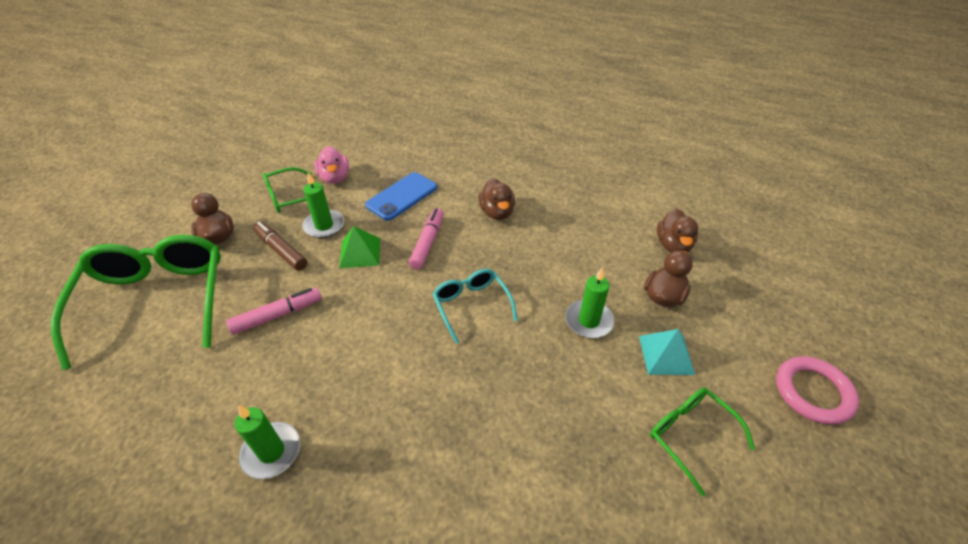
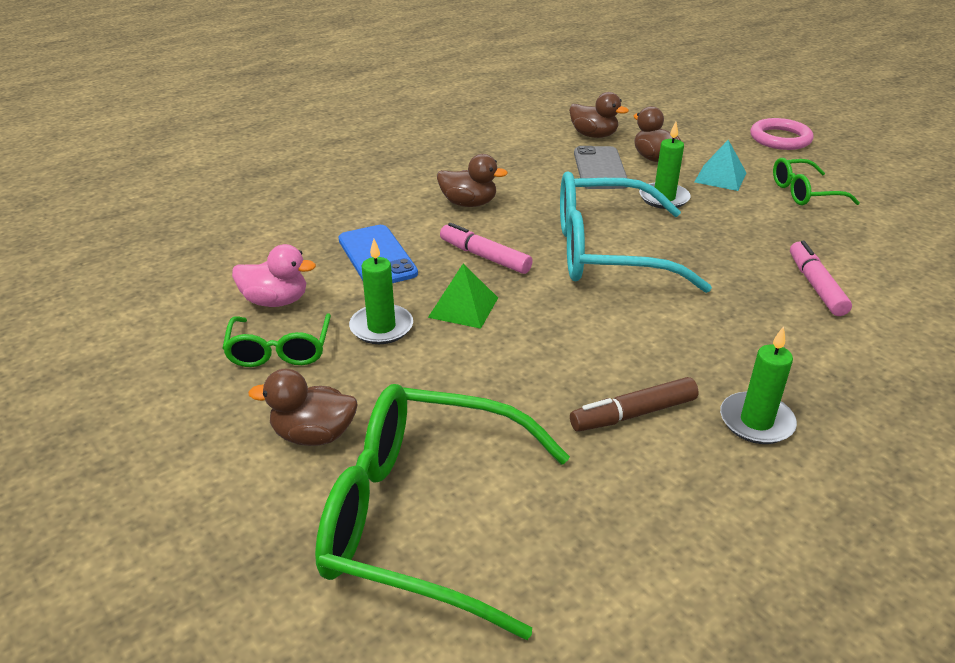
camera: 65 degrees left, 10 degrees down
(277, 315) = (537, 391): pink marker -> pink marker (815, 286)
(281, 250) = (403, 373): brown marker -> brown marker (633, 414)
(471, 305) = (606, 252): turquoise glasses -> turquoise glasses, size x1.94
(611, 266) = (600, 168): none -> grey phone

· · · ·

- Directive
Scan the records above for the word "marker" and return every line where it occurs.

- Task solution
(277, 315) = (537, 391): pink marker -> pink marker (815, 286)
(281, 250) = (403, 373): brown marker -> brown marker (633, 414)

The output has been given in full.